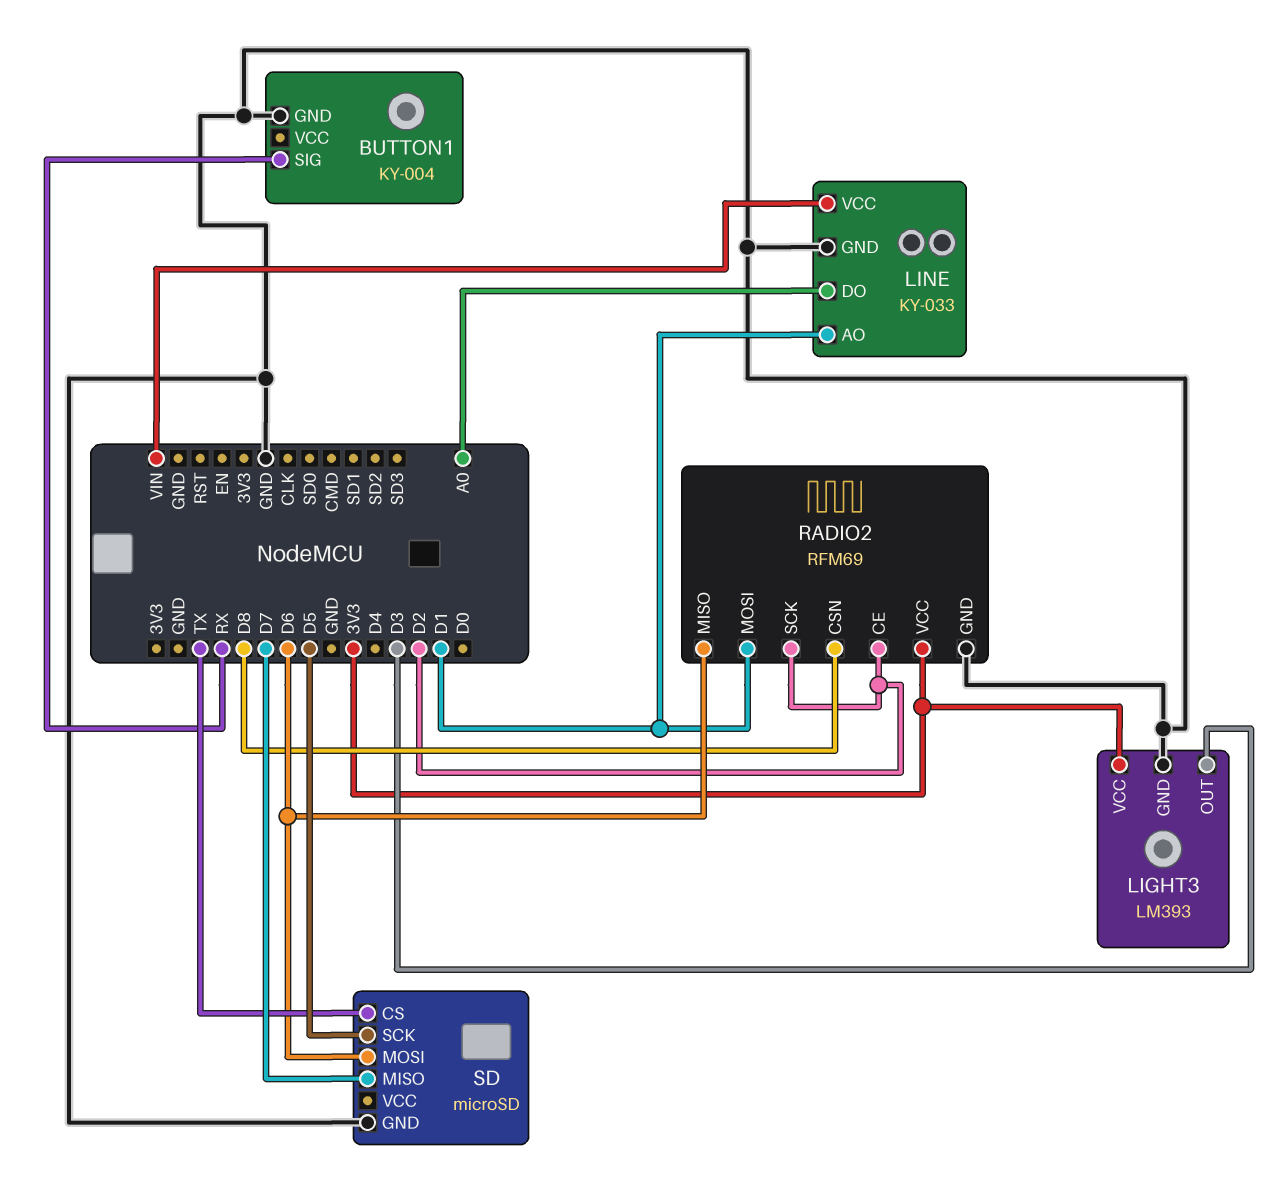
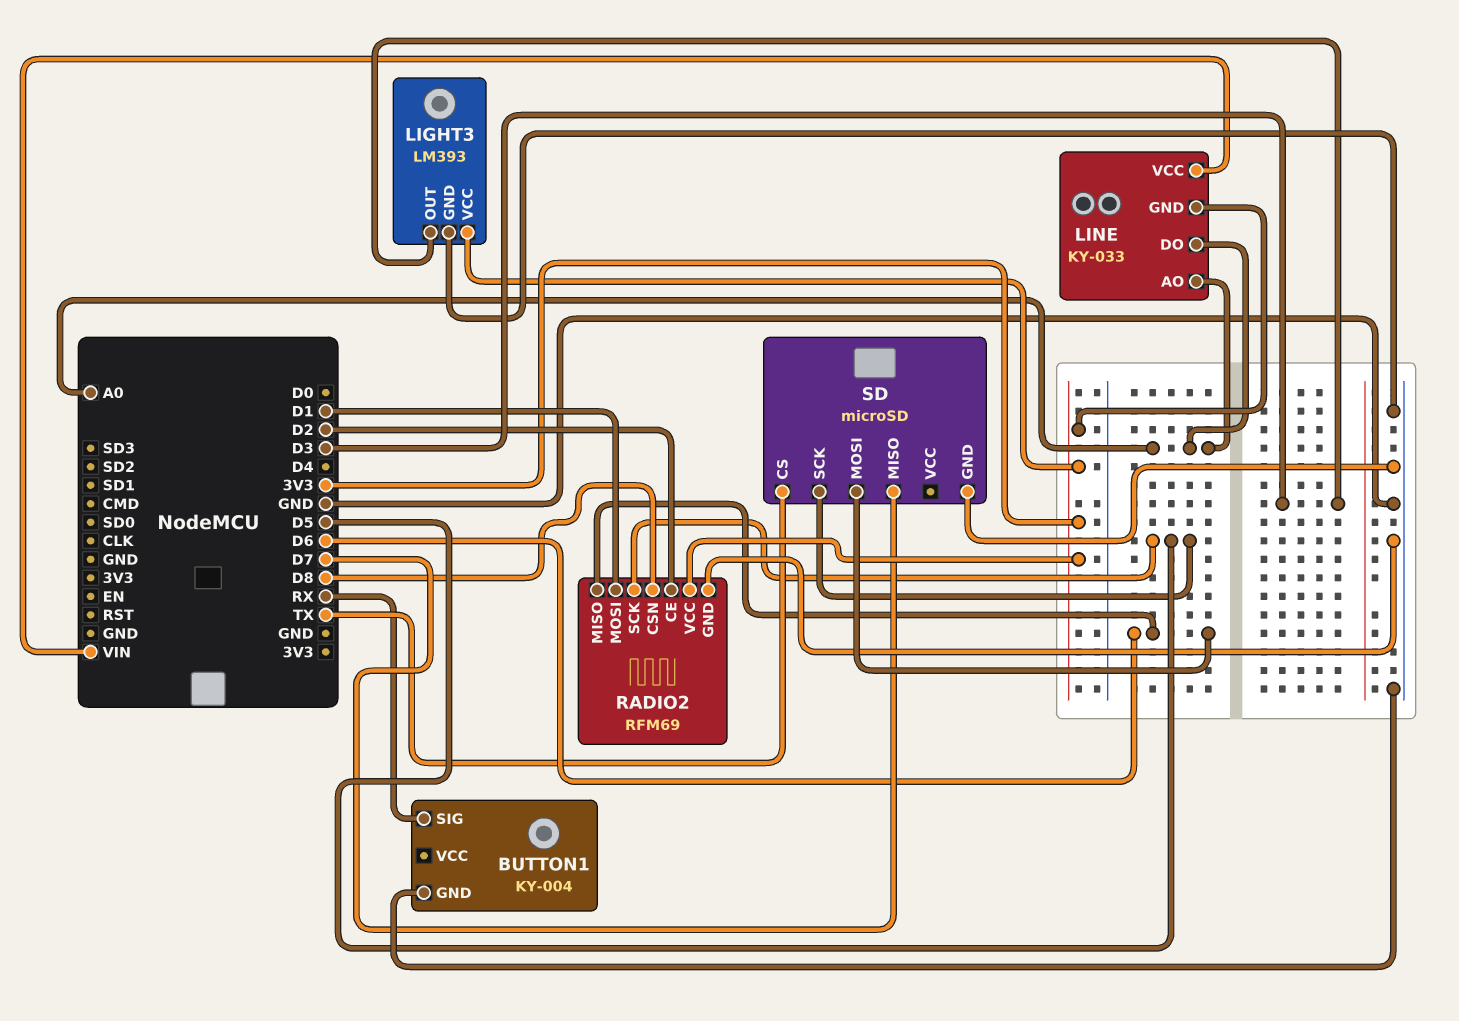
LINE pin AO: D1 -> A0
LINE pin GND: GND -> 3V3
RADIO2 pin SCK: D2 -> D5

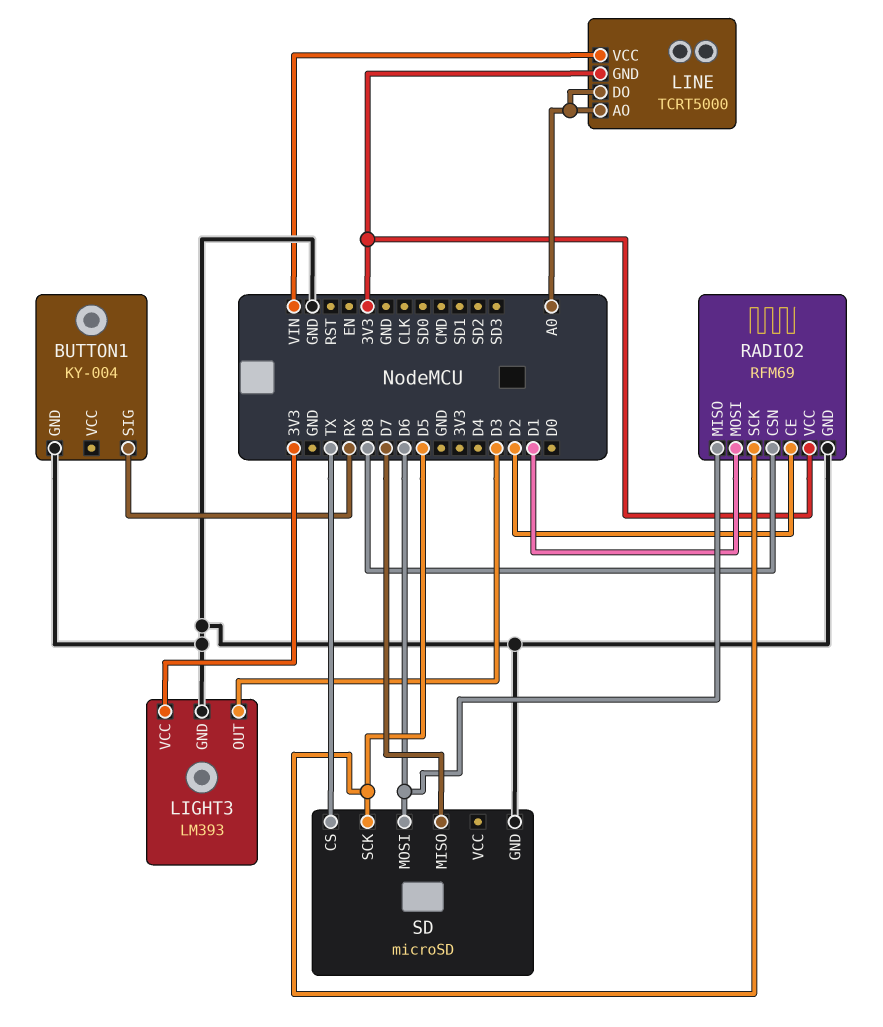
LINE: KY-033 -> TCRT5000

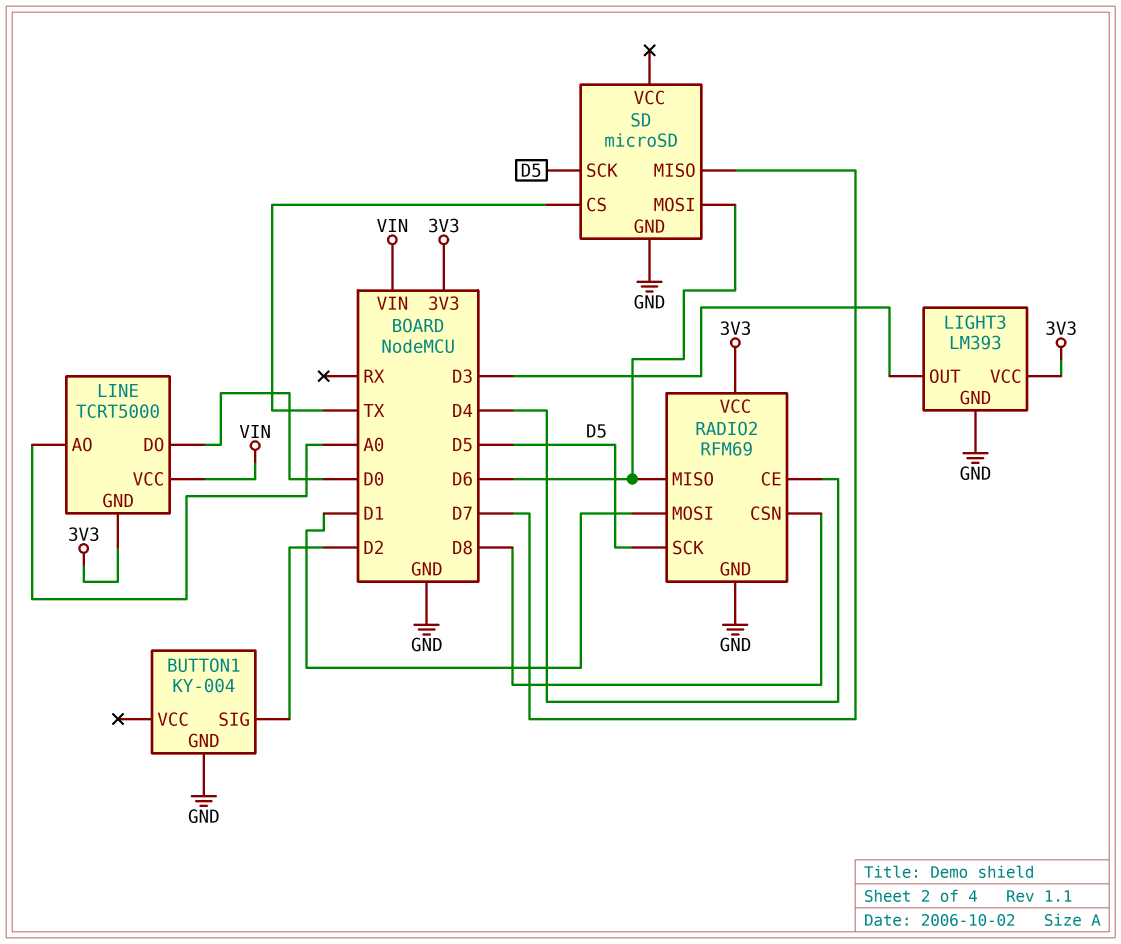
BUTTON1 pin SIG: RX -> D2
LINE pin DO: A0 -> D0
RADIO2 pin CE: D2 -> D4

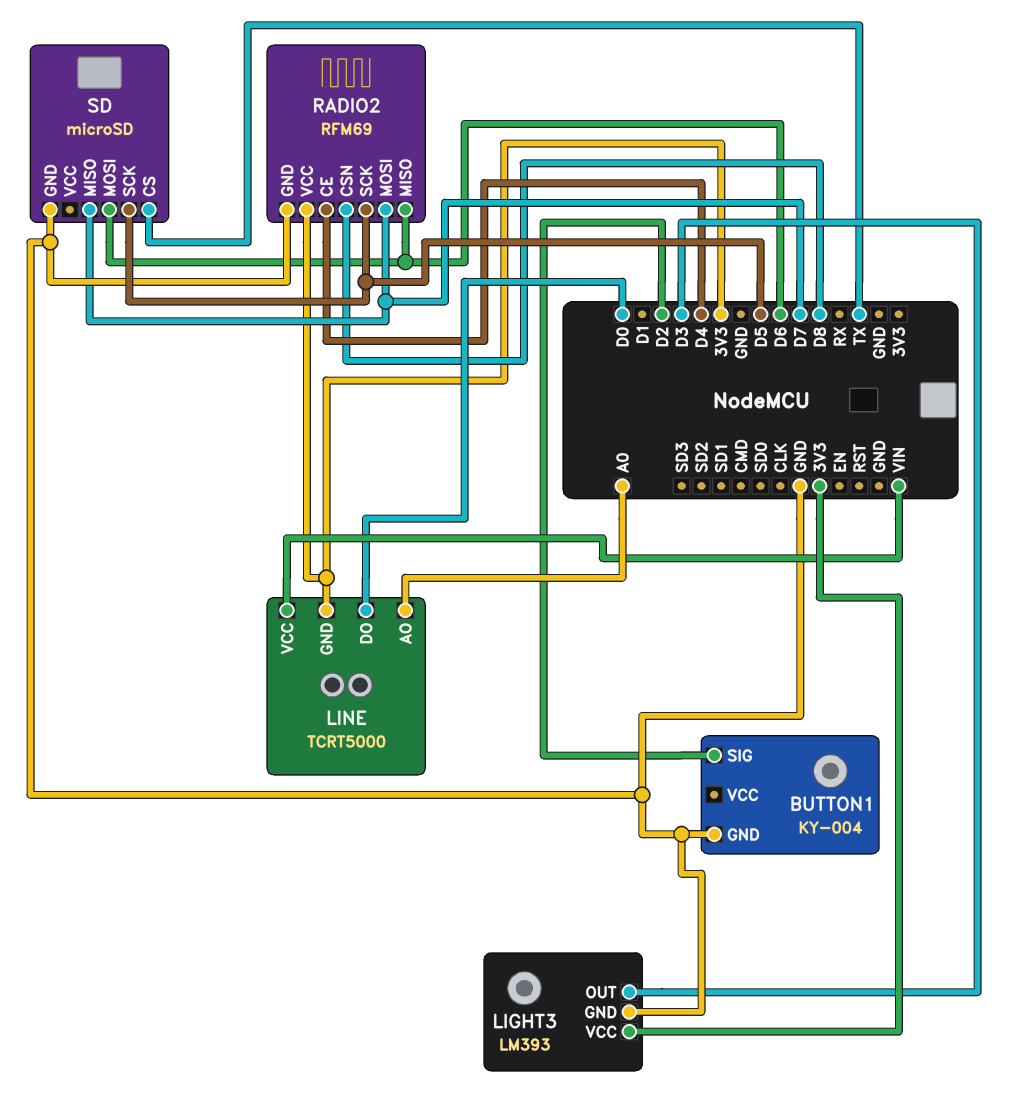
RADIO2 pin MOSI: D1 -> D7

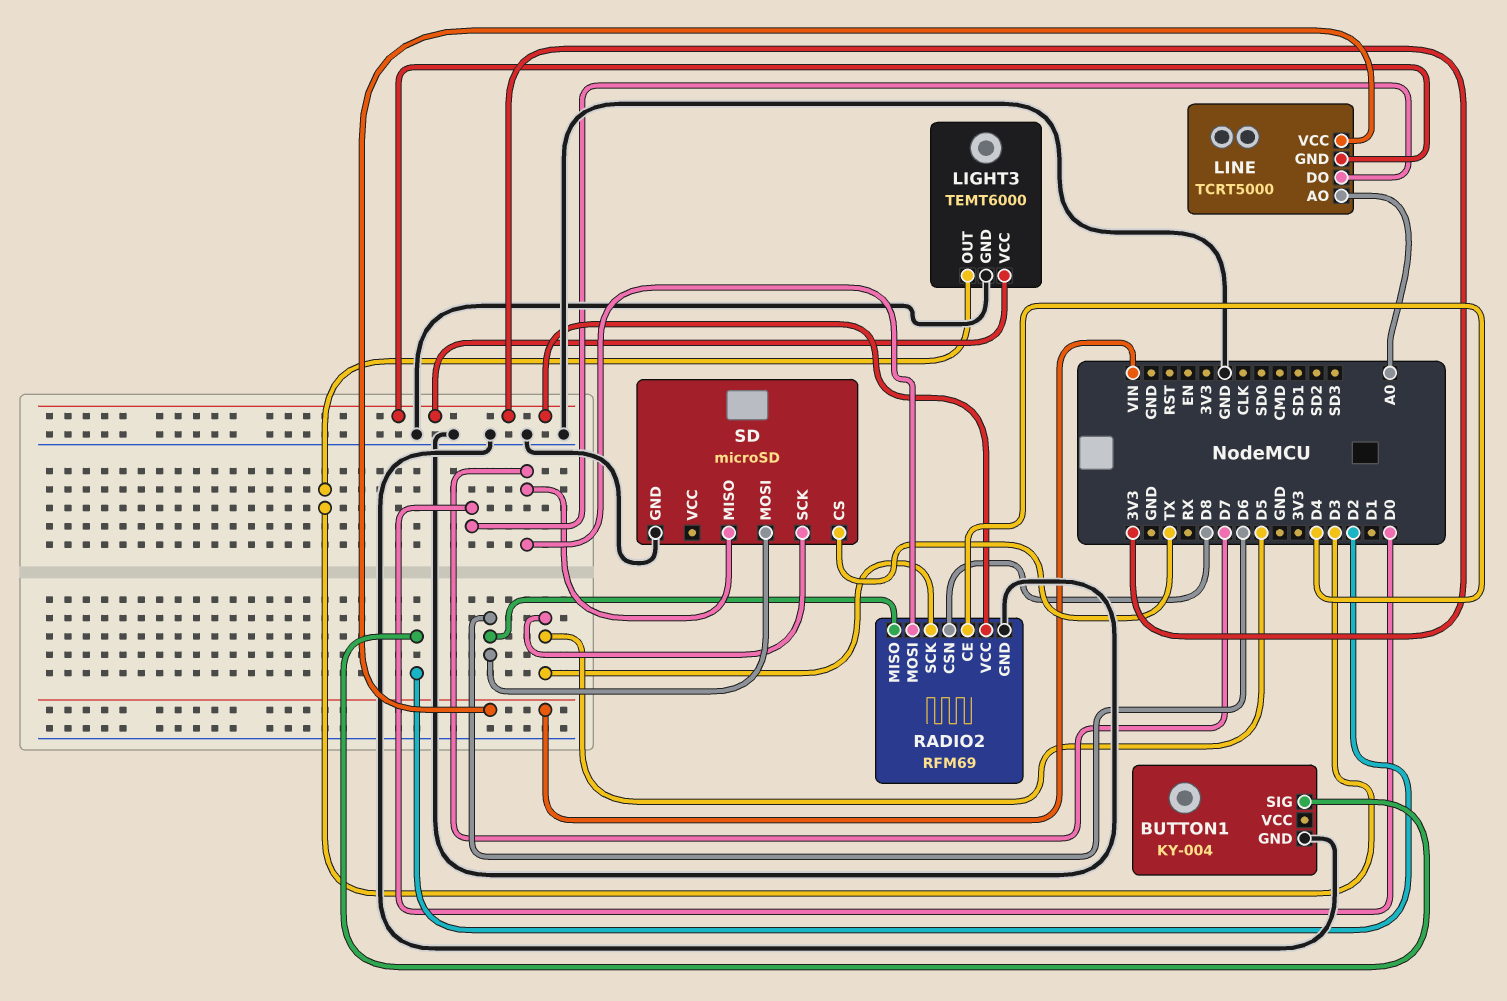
LIGHT3: LM393 -> TEMT6000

┄┄┄┄┄┄┄┄┄┄

=== About this exercise ===
Starting with the line that holds "LINE pin GND: GND -> 3V3", copy every line exactly through the final line of the material, but skip the pictures.

=== Output ===
LINE pin GND: GND -> 3V3
RADIO2 pin SCK: D2 -> D5

LINE: KY-033 -> TCRT5000

BUTTON1 pin SIG: RX -> D2
LINE pin DO: A0 -> D0
RADIO2 pin CE: D2 -> D4

RADIO2 pin MOSI: D1 -> D7

LIGHT3: LM393 -> TEMT6000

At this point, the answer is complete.